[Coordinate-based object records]
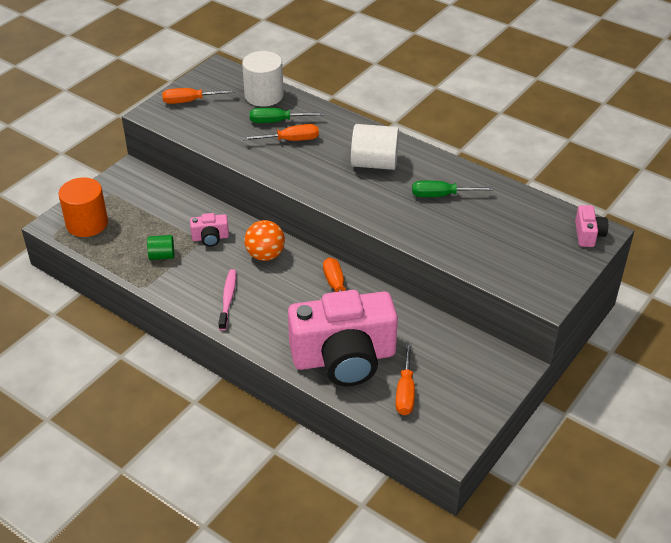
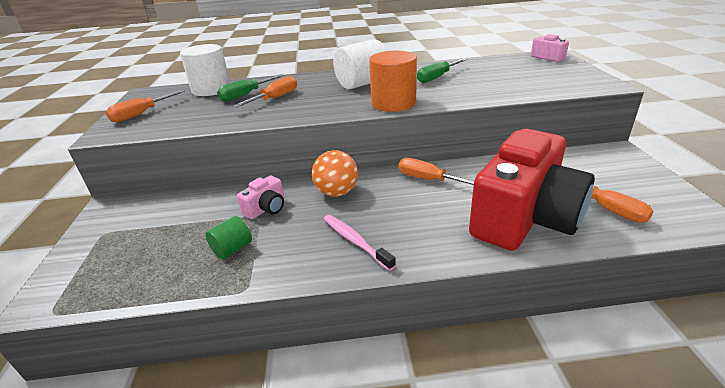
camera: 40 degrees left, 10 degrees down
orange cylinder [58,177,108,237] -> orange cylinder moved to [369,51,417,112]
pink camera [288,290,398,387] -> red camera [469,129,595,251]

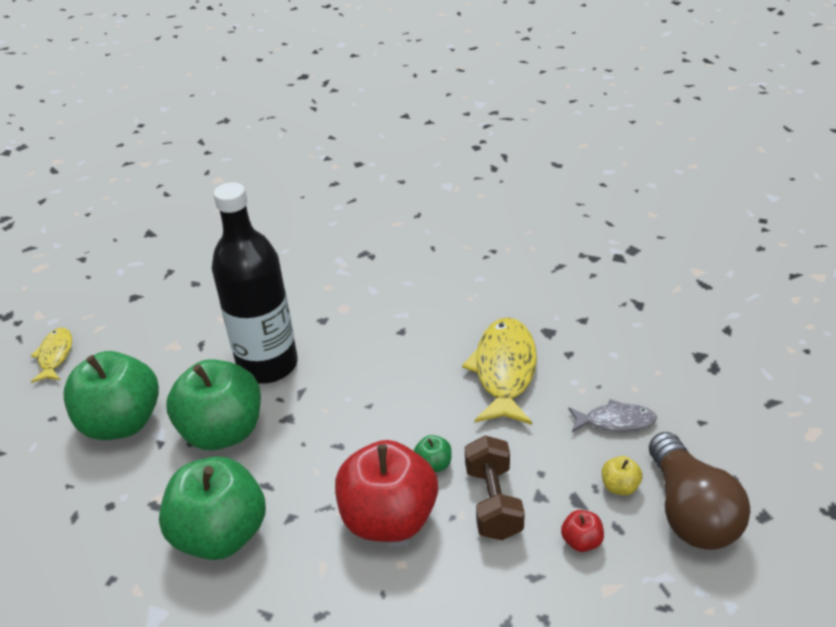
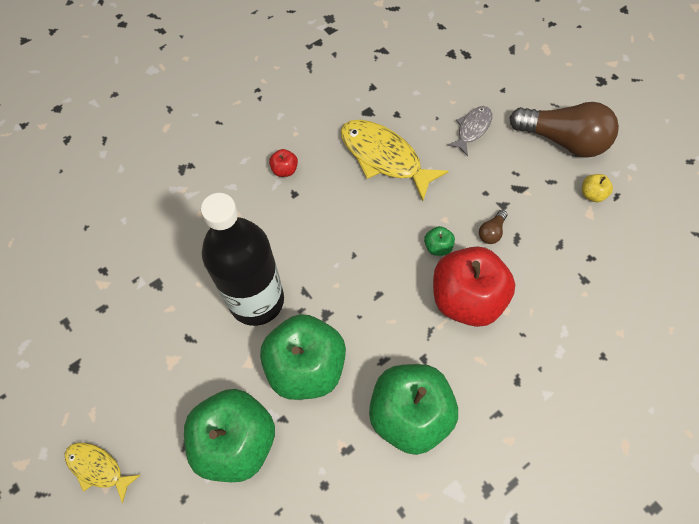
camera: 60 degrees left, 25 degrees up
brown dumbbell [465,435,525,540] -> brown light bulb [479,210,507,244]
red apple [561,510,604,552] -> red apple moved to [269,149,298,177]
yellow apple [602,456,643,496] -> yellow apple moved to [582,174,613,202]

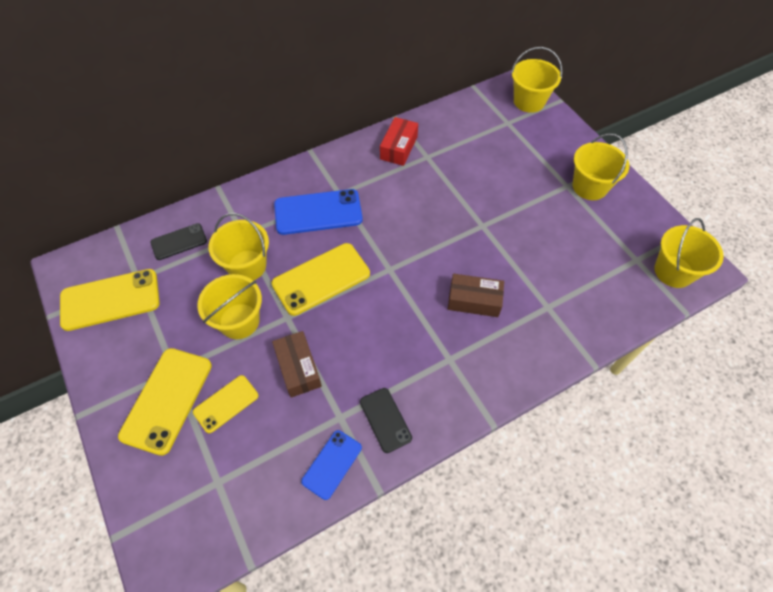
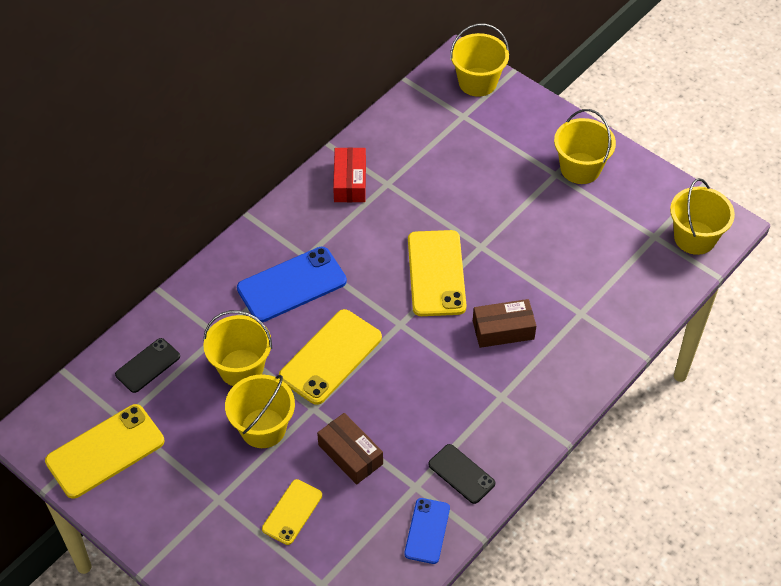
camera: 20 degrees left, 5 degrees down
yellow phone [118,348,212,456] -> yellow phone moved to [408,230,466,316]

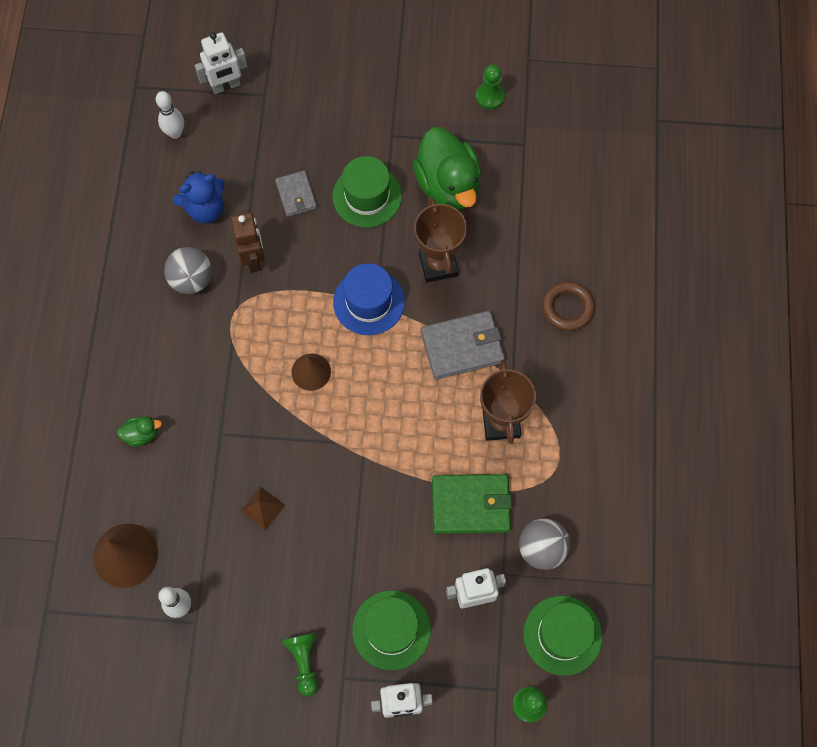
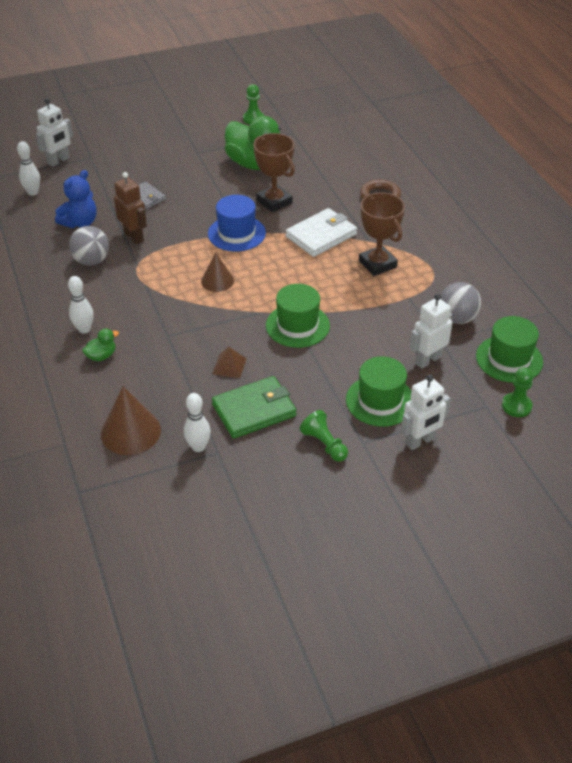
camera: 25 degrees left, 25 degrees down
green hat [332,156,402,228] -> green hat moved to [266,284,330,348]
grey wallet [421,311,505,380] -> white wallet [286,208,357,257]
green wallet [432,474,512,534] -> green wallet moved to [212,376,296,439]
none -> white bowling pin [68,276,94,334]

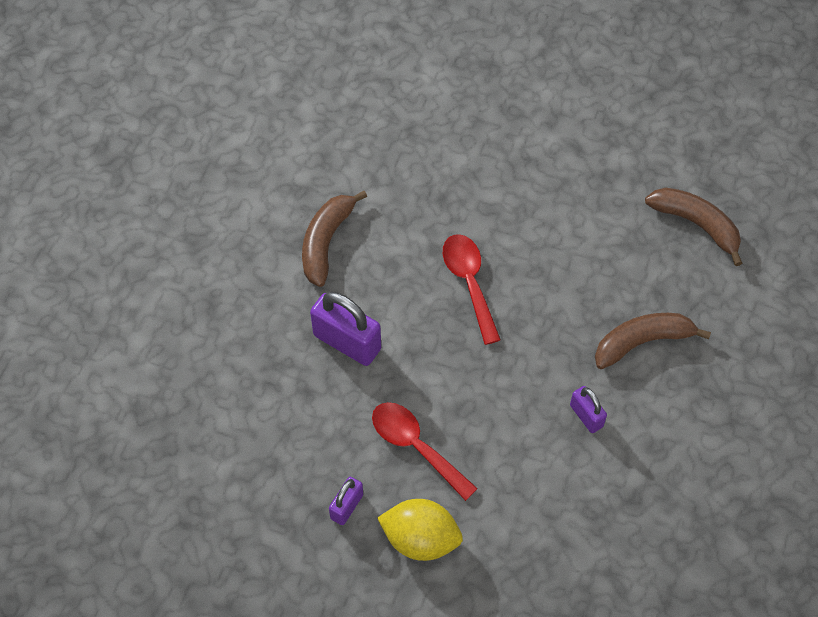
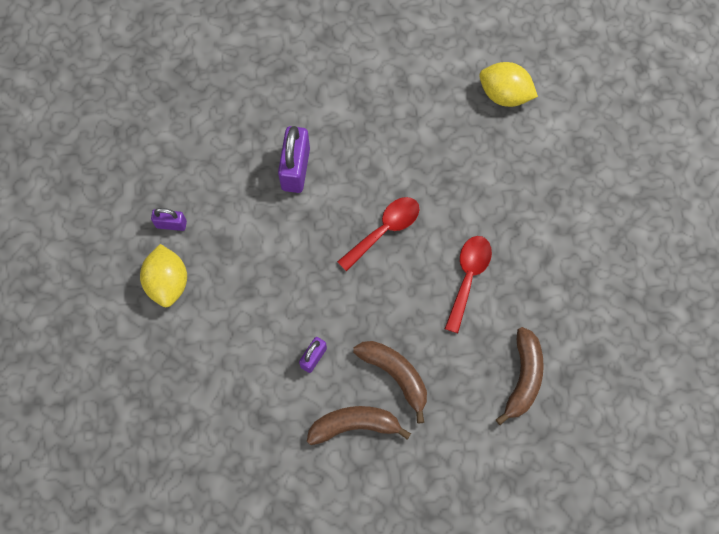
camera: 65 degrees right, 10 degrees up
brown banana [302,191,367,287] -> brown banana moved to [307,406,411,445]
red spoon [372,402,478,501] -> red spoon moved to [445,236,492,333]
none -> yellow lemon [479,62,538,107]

_ABOUT THIS TASK_: Would you please print only the lines running from the one with "camera: 25 degrees left, 25 degrees down" to the final line of the entries above, exactly as written and without pictures?

_EXERCISE RESULT_:
camera: 25 degrees left, 25 degrees down
green hat [332,156,402,228] -> green hat moved to [266,284,330,348]
grey wallet [421,311,505,380] -> white wallet [286,208,357,257]
green wallet [432,474,512,534] -> green wallet moved to [212,376,296,439]
none -> white bowling pin [68,276,94,334]

camera: 65 degrees right, 10 degrees up
brown banana [302,191,367,287] -> brown banana moved to [307,406,411,445]
red spoon [372,402,478,501] -> red spoon moved to [445,236,492,333]
none -> yellow lemon [479,62,538,107]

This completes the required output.